*Supplied entries*.

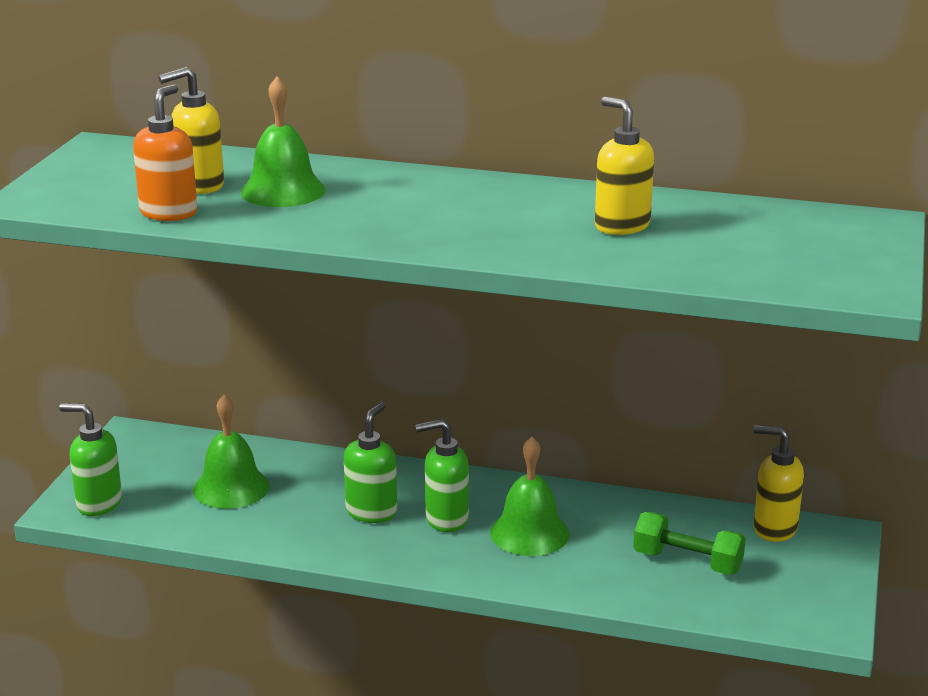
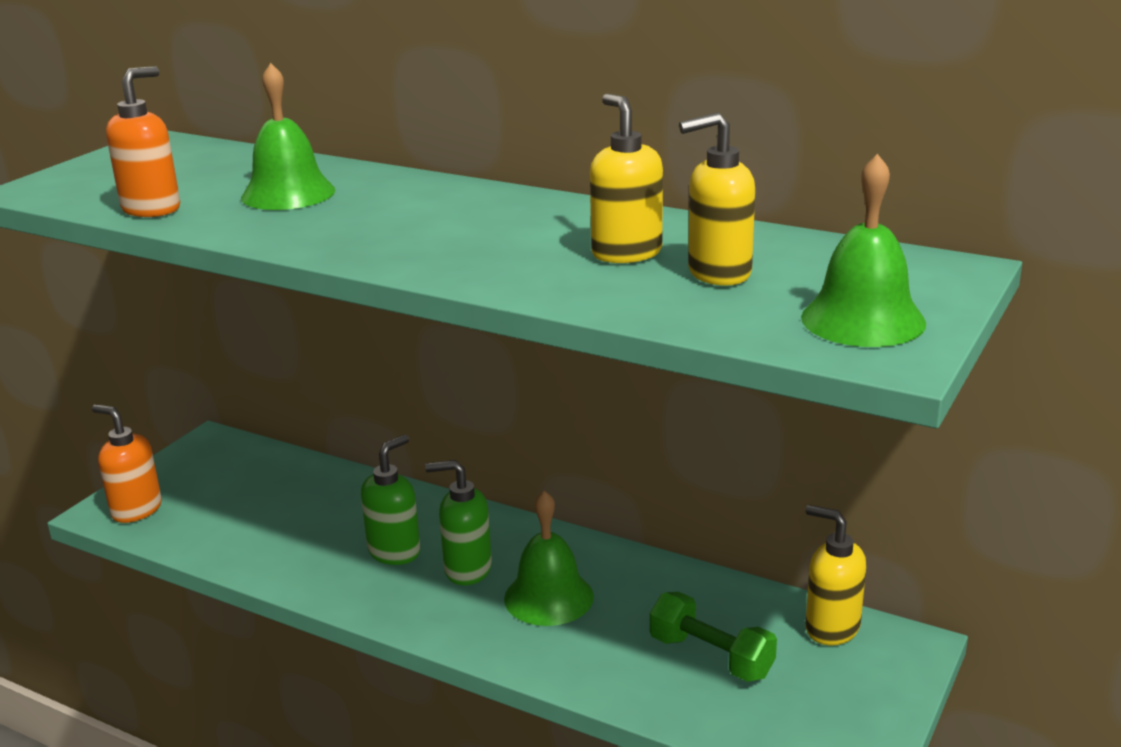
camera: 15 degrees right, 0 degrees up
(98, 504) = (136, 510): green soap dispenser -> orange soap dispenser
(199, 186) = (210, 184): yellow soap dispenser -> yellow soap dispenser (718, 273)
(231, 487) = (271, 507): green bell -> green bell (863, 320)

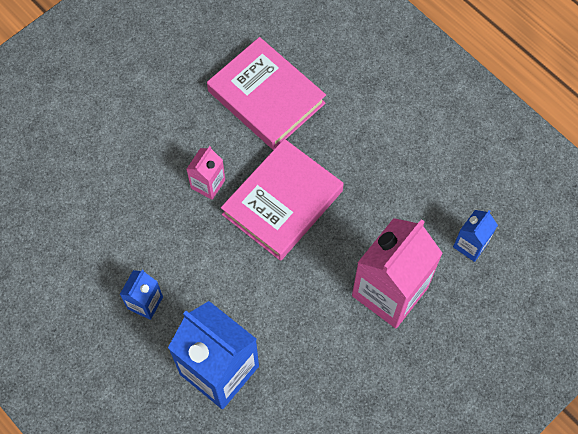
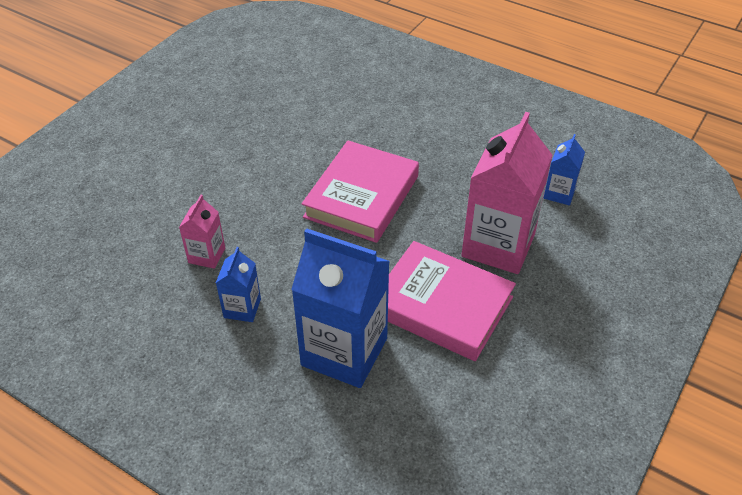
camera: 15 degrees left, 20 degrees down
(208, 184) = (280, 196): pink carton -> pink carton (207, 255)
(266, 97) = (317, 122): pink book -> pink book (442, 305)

---

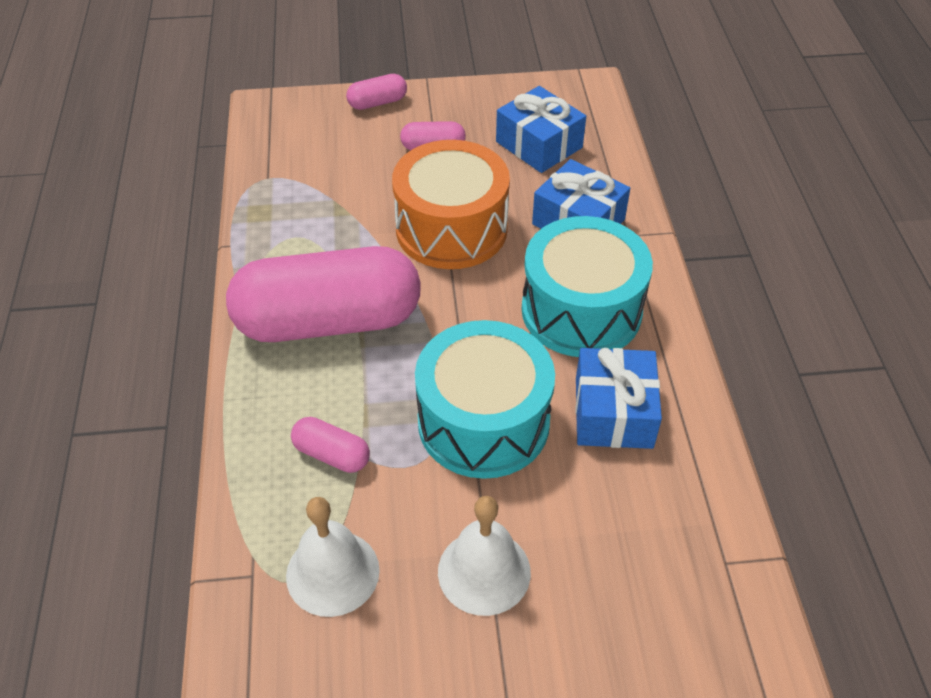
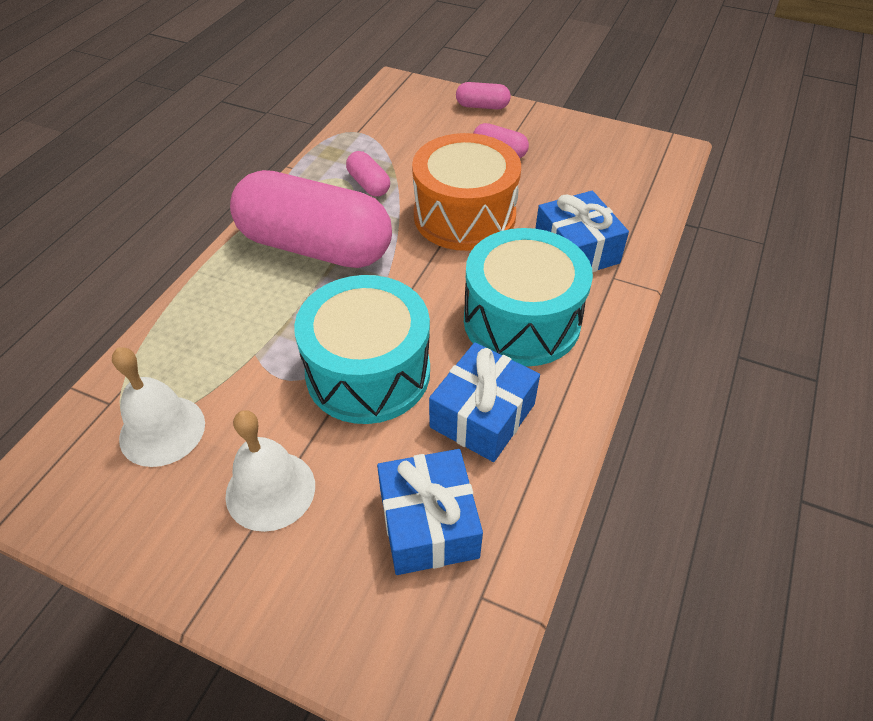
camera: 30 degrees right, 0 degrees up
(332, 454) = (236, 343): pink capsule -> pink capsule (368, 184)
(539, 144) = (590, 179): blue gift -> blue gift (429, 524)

*Exercise description*. I need every line of the data that has the word "green"; please list them.

*Answer box*.
(98, 504) = (136, 510): green soap dispenser -> orange soap dispenser
(231, 487) = (271, 507): green bell -> green bell (863, 320)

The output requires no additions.